Object state comparisons
--- START ---

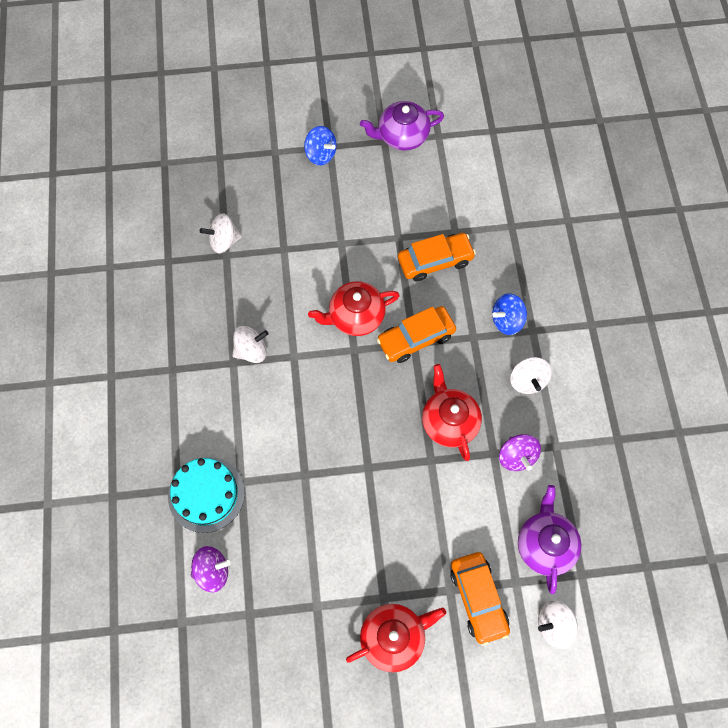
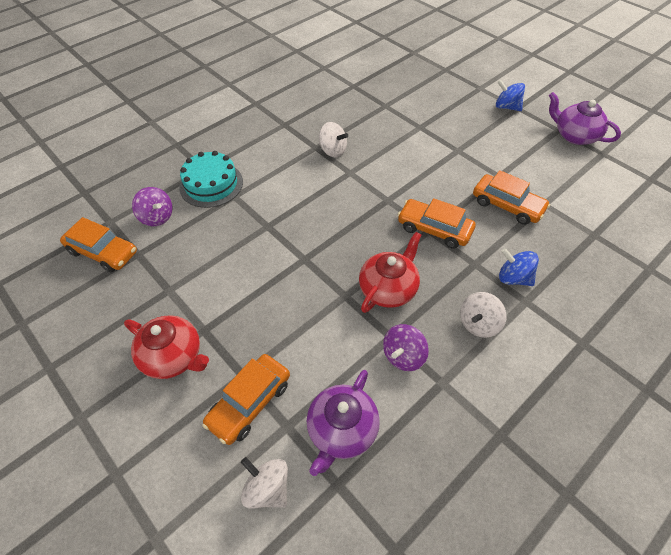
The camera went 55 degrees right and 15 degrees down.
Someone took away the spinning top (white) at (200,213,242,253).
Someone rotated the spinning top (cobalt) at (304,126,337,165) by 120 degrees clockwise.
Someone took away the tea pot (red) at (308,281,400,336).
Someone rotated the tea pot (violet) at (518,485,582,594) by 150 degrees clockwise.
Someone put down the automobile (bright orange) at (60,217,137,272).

--- END ---
--- START ---

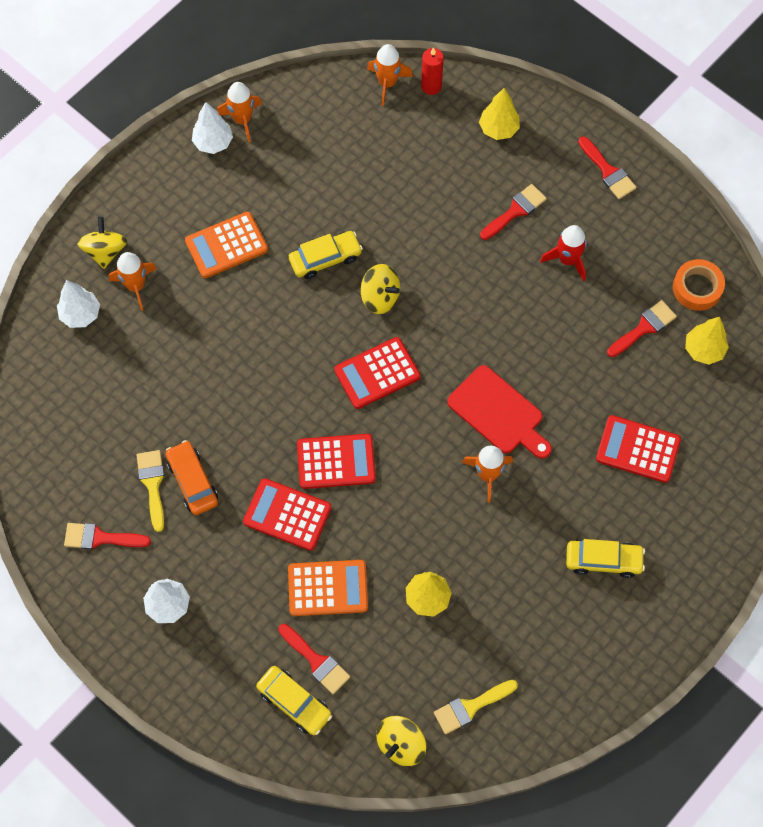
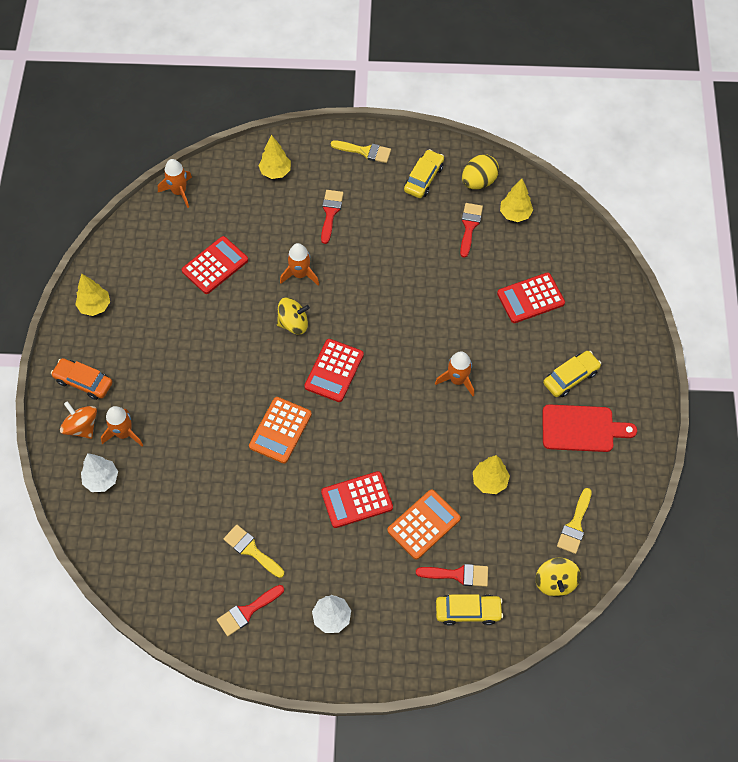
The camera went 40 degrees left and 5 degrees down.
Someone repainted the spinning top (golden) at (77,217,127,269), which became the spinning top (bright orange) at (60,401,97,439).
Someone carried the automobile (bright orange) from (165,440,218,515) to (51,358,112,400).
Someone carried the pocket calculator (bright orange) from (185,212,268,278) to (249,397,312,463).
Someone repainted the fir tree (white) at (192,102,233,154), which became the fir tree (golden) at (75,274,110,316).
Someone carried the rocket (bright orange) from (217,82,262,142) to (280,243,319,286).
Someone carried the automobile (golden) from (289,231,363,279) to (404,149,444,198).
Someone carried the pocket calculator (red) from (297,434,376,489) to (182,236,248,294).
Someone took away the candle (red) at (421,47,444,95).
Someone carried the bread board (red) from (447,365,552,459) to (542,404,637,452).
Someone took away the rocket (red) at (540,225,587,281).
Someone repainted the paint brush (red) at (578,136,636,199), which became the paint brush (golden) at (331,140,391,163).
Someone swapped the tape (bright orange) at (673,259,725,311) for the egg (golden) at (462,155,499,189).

--- END ---

Aim of the exercise: Begin at the line that has "Someone carried the bread" in the entries above; stop after the line that has "Someone swapped the". Transcribe exactly those lines and no others.

Expected output:
Someone carried the bread board (red) from (447,365,552,459) to (542,404,637,452).
Someone took away the rocket (red) at (540,225,587,281).
Someone repainted the paint brush (red) at (578,136,636,199), which became the paint brush (golden) at (331,140,391,163).
Someone swapped the tape (bright orange) at (673,259,725,311) for the egg (golden) at (462,155,499,189).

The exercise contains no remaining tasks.